> **PROBLEM**:
Reproduce each line from the records that holds "pink".

> **TASK DATA**:

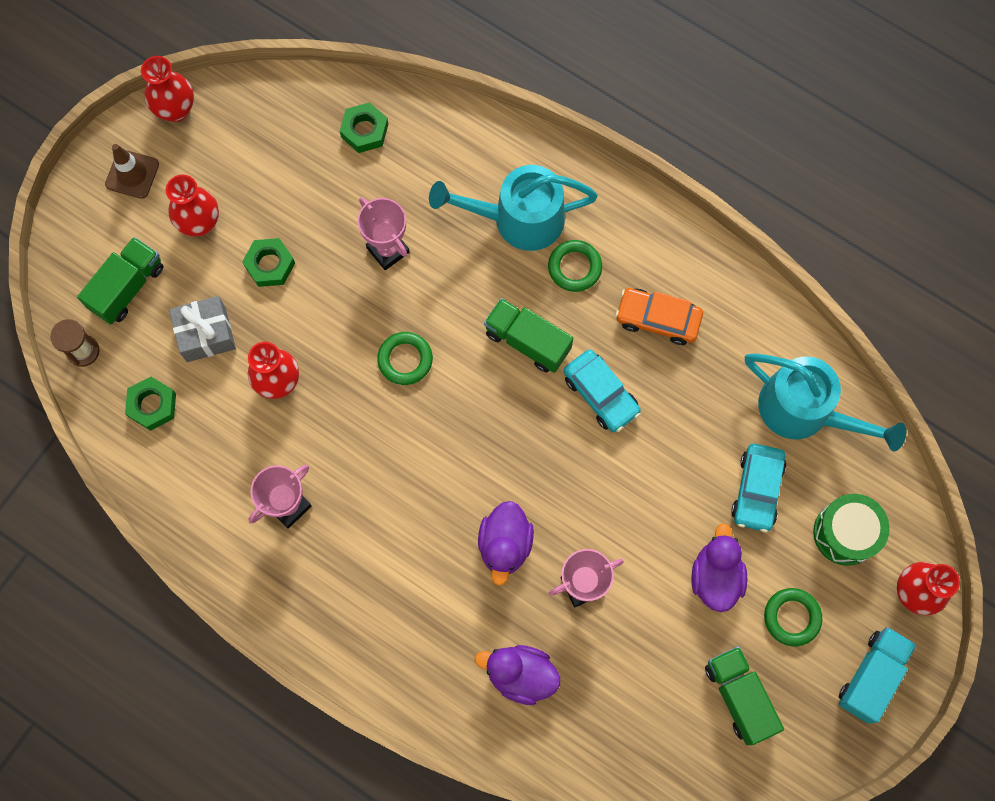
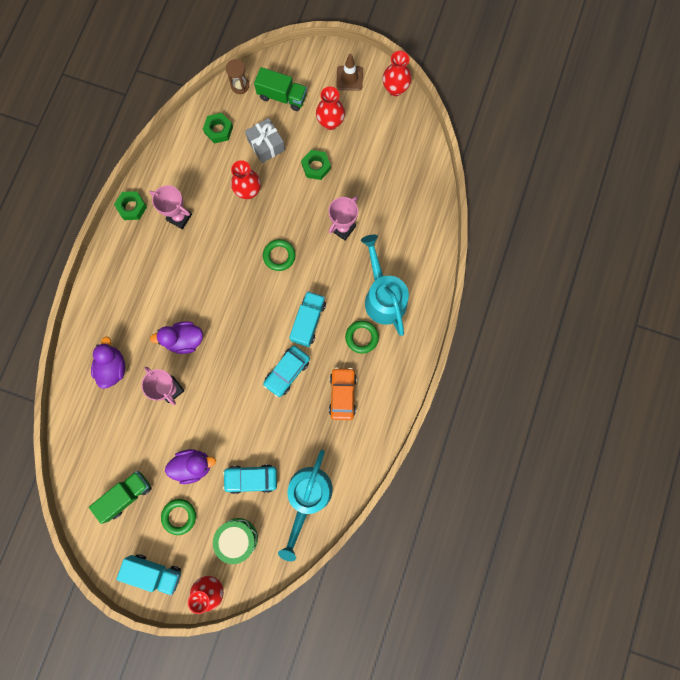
camera: 75 degrees right, 5 degrees up
(364, 131) = (413, 194): green nut -> green nut (132, 207)
(527, 341) = (308, 321): green truck -> turquoise truck

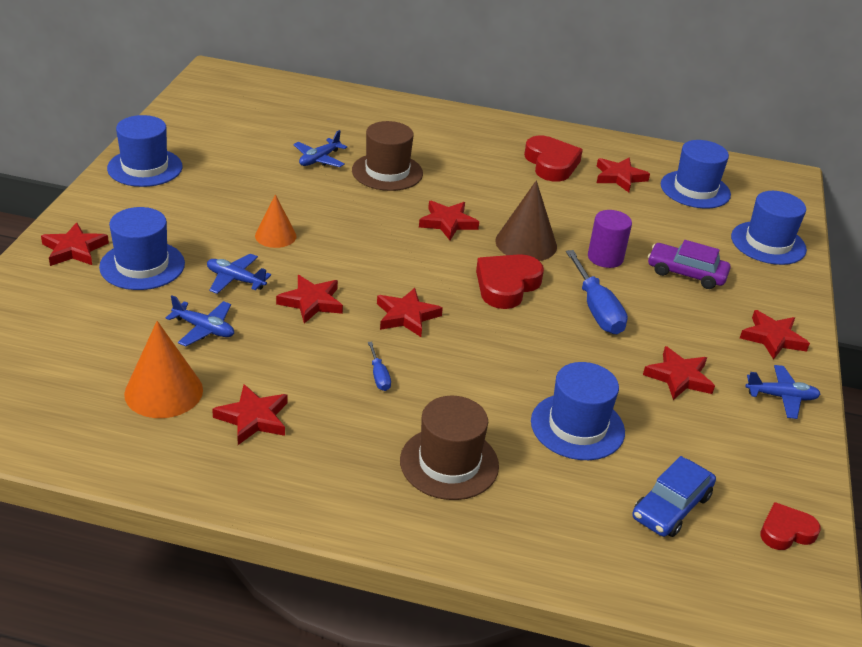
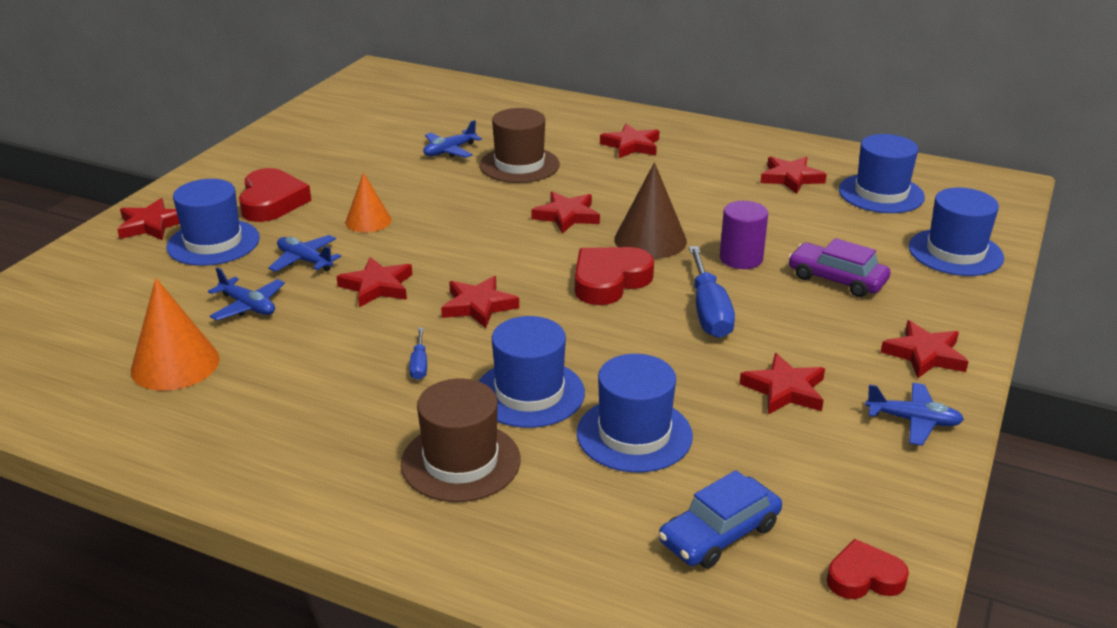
camera: 15 degrees right, 5 degrees down
(145, 167) = (261, 153): blue hat -> blue hat (529, 393)
(253, 418) = (258, 398): red star -> red star (631, 145)
(551, 164) = (713, 162): red heart -> red heart (272, 202)

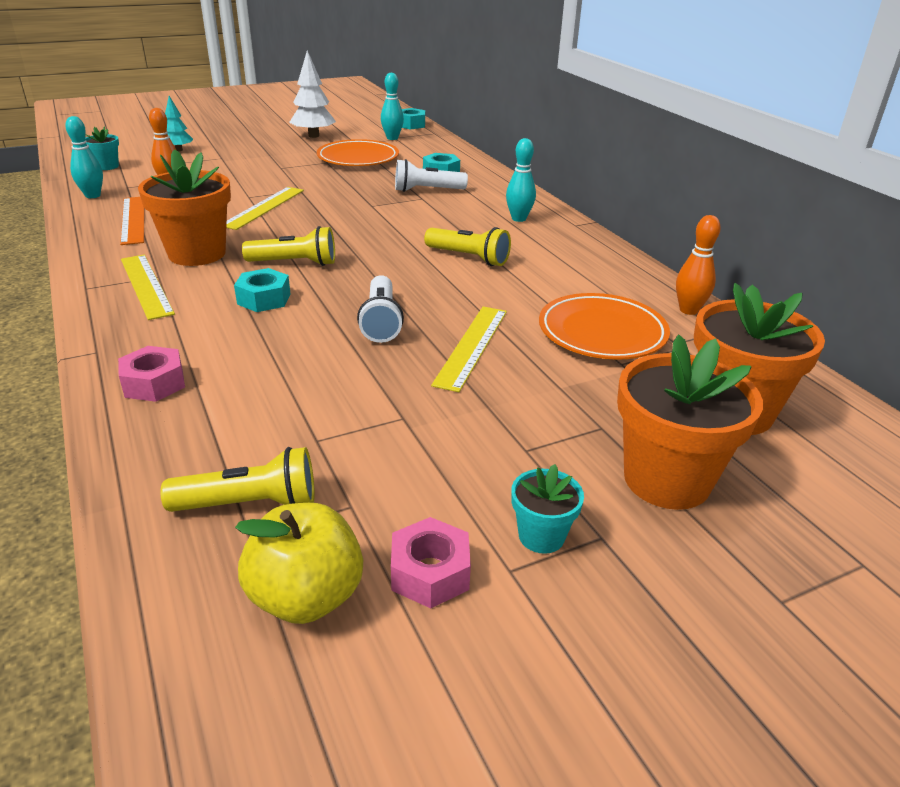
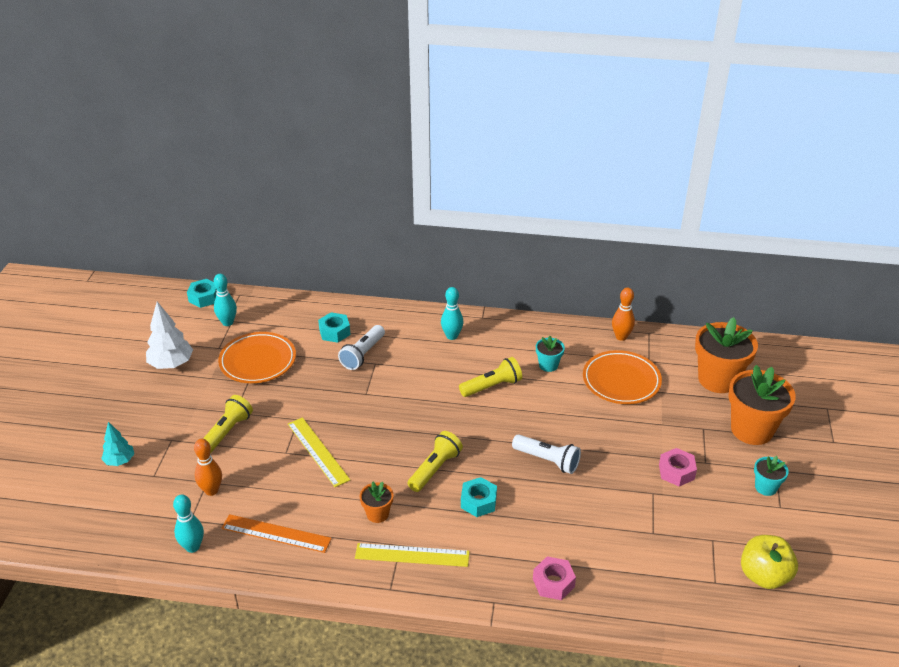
camera: 55 degrees left, 5 degrees up
(107, 166) = (119, 521): turquoise flower pot -> turquoise flower pot (548, 365)
(197, 254) = (377, 514): orange flower pot -> orange flower pot, size x0.49
(250, 504) = (692, 574): yellow flashlight -> yellow flashlight (227, 432)
(430, 573) = (769, 532): pink nut -> pink nut (676, 472)
(471, 346) = (601, 436): yellow ruler -> none

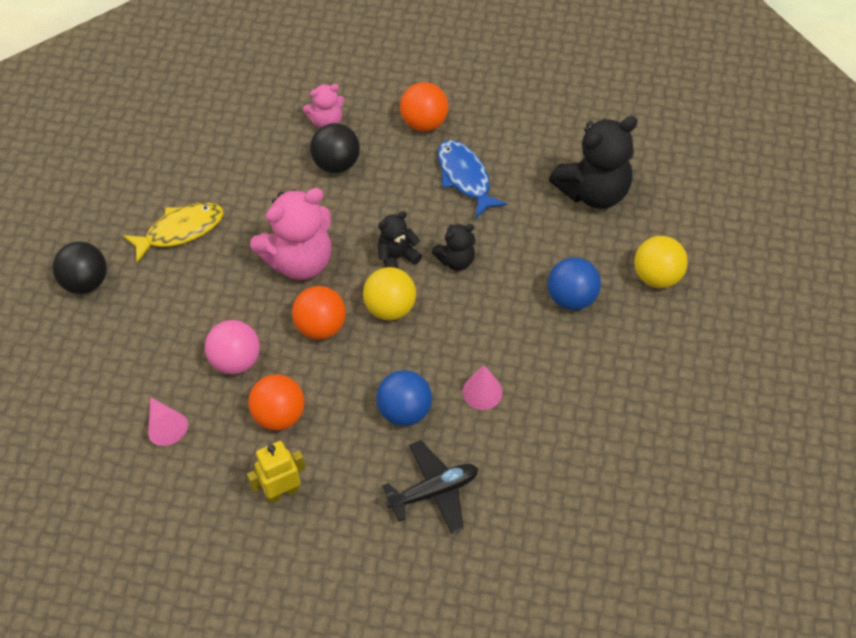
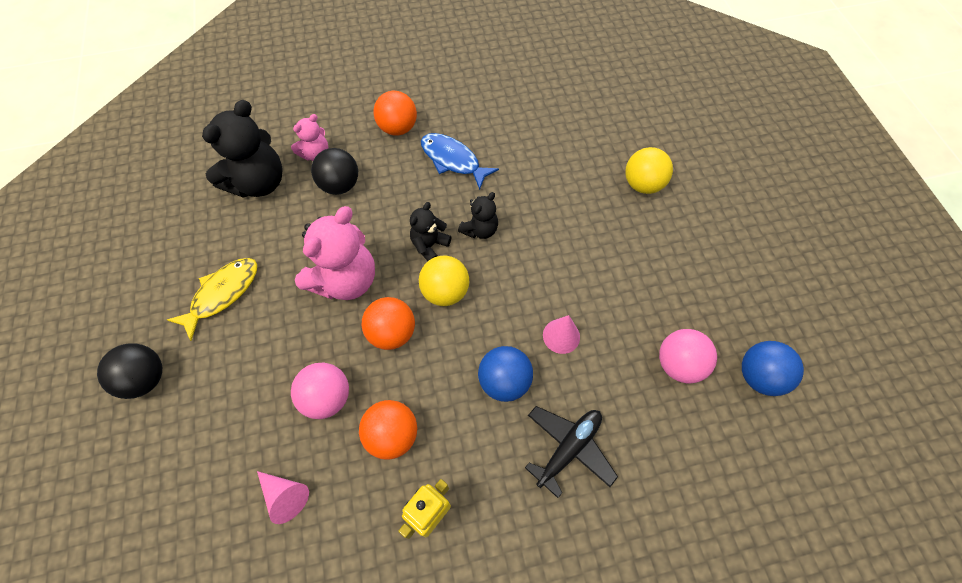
camera: 25 degrees left, 5 degrees up
(572, 298) = (588, 226): blue ball -> blue ball (759, 376)
(584, 463) = (678, 364): none -> pink ball
(594, 191) = (558, 136): black teddy bear -> black teddy bear (259, 183)

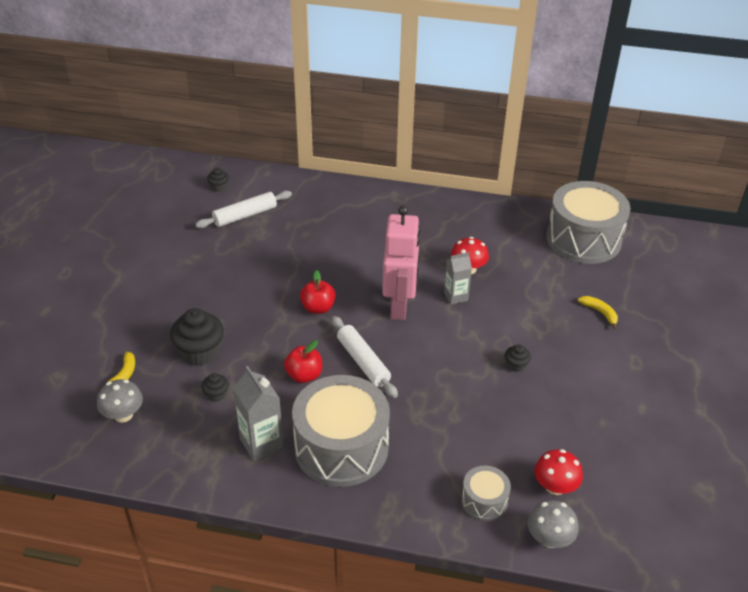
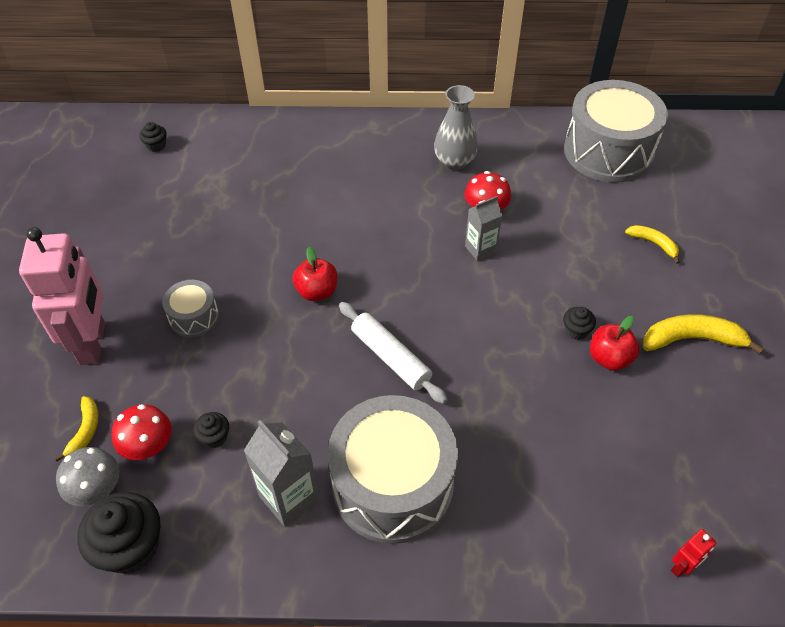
camera: 10 degrees left, 10 degrees up
(200, 352) = (180, 379): black cupcake -> black cupcake (131, 546)
(245, 215) = (197, 179): white rolling pin -> none
(304, 375) = (321, 389): red apple -> red apple (609, 358)
(399, 306) = (416, 273): pink robot -> pink robot (93, 343)
(453, 230) = (454, 162): none -> grey vase
(484, 501) = (589, 528): grey drum -> grey drum (194, 317)
(549, 538) = (682, 566): grey mushroom -> red robot
(555, 486) = (668, 490): red mushroom -> red mushroom (148, 446)
(609, 386) = (692, 339): none -> yellow banana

> **ANSWER SECTION**:
(430, 573) = (769, 532): pink nut -> pink nut (676, 472)
(584, 463) = (678, 364): none -> pink ball
(399, 306) = (416, 273): pink robot -> pink robot (93, 343)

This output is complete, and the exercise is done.